→ WHAT THE EXERCISE ASKS: Extract only the lines from the start of the entries below to the line with "walec [turkusowy] 194, 382, 294, 502", inclusive; omit every picture.

→ GIVEN DATA:
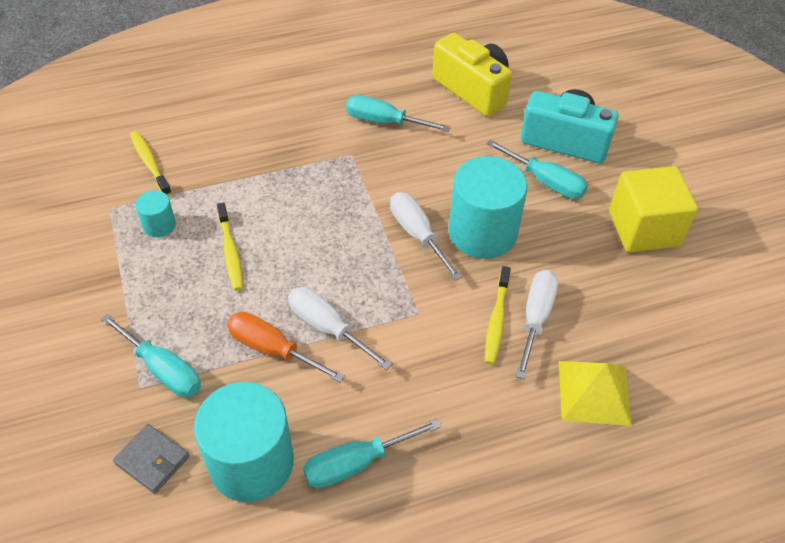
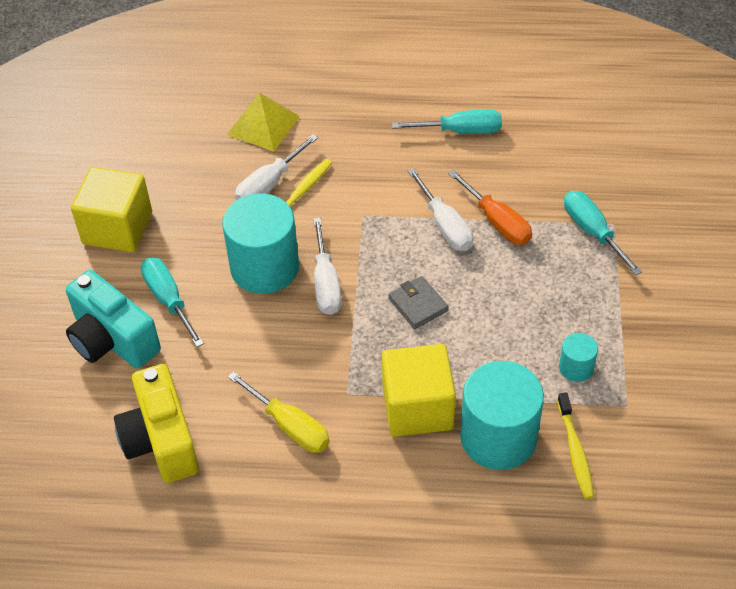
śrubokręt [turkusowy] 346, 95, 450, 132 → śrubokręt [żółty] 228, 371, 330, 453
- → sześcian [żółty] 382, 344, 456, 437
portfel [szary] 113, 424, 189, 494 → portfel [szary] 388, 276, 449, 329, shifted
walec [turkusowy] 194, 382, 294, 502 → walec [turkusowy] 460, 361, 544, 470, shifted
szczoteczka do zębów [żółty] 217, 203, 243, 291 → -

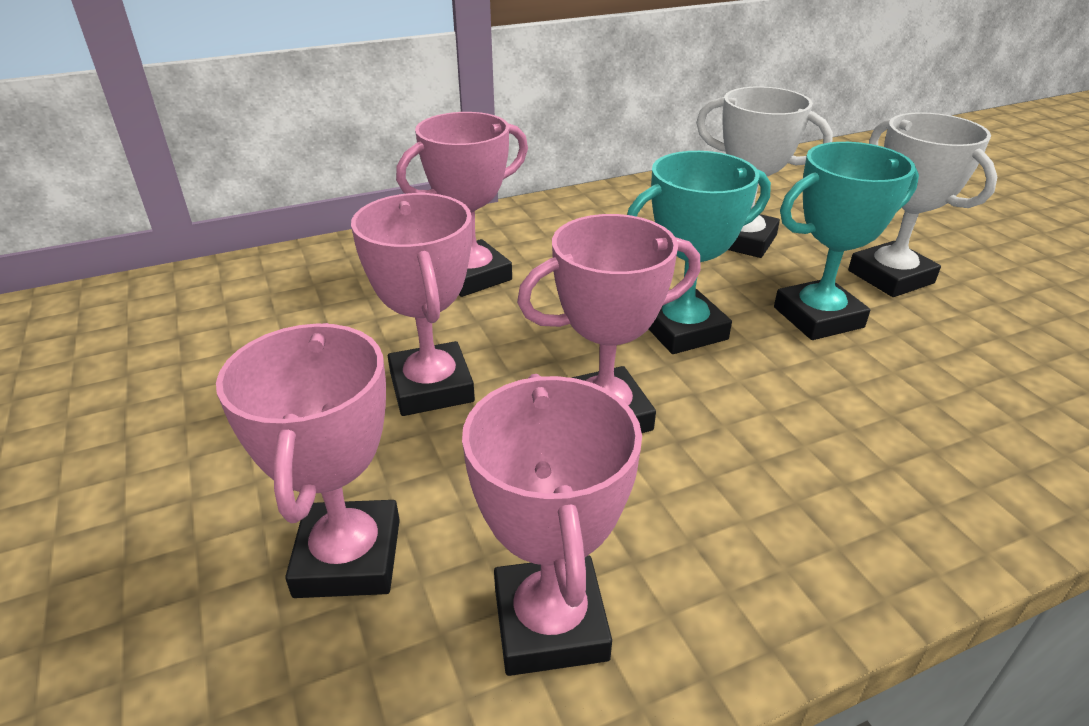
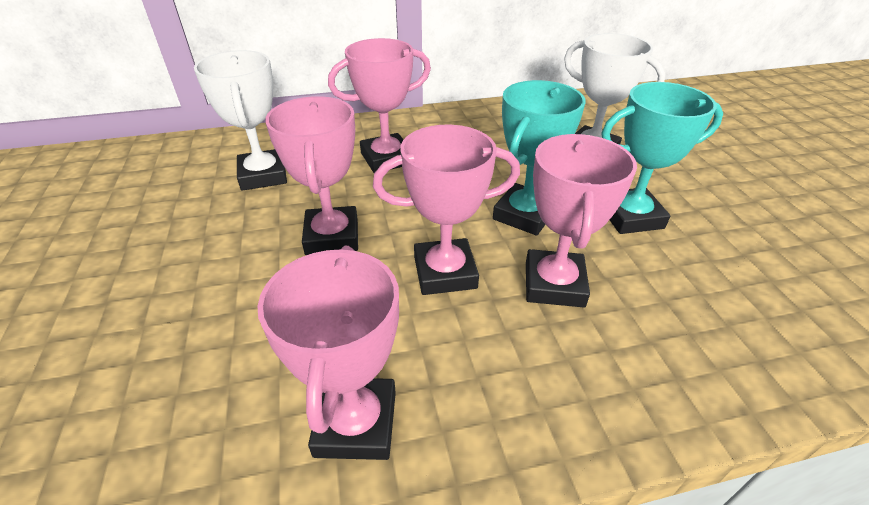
puchar [biały] 848, 112, 997, 297 → puchar [biały] 194, 50, 287, 191, shifted
puchar [turkusowy] 627, 151, 771, 354 → puchar [turkusowy] 493, 80, 585, 236, 45 degrees counterclockwise
puchar [różowy] 216, 323, 400, 598 → puchar [różowy] 526, 134, 637, 307, shifted

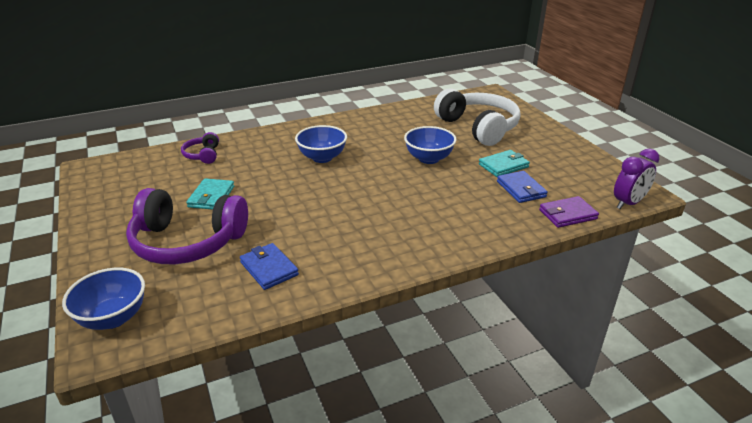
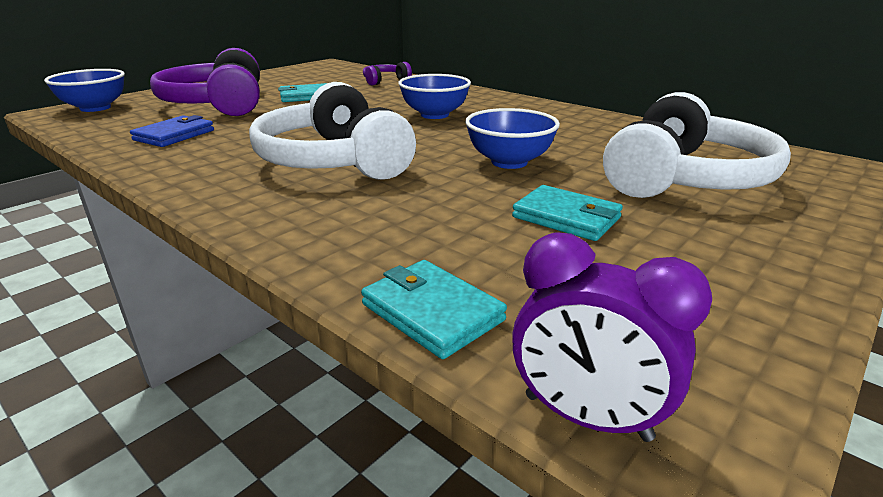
- → słuchawki [biały] 249, 82, 416, 180
portfel [fioletowy] 539, 196, 599, 228 → portfel [turkusowy] 361, 260, 507, 359
portfel [niebieski] 497, 171, 548, 203 → -

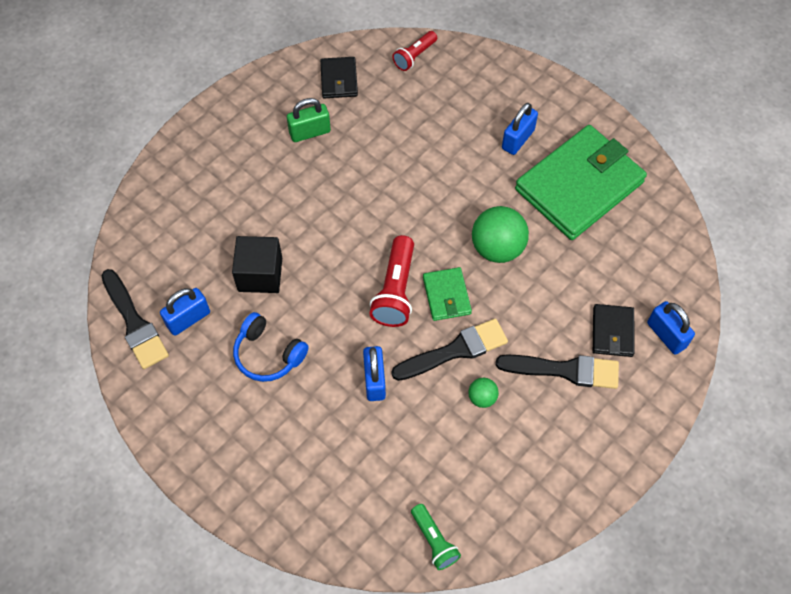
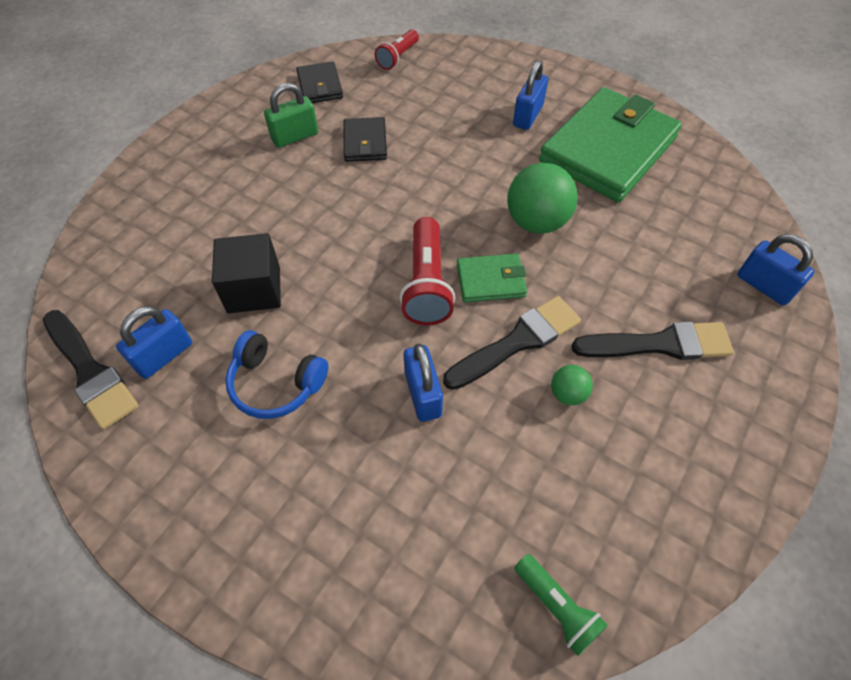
portfel [czarny] 593, 304, 635, 357 → portfel [czarny] 344, 117, 387, 162, shifted
portfel [zielony] 423, 267, 472, 321 → portfel [zielony] 457, 253, 527, 303, 75 degrees counterclockwise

→ ANSWER FOR THE TASK:
śrubokręt [turkusowy] 346, 95, 450, 132 → śrubokręt [żółty] 228, 371, 330, 453
- → sześcian [żółty] 382, 344, 456, 437
portfel [szary] 113, 424, 189, 494 → portfel [szary] 388, 276, 449, 329, shifted
walec [turkusowy] 194, 382, 294, 502 → walec [turkusowy] 460, 361, 544, 470, shifted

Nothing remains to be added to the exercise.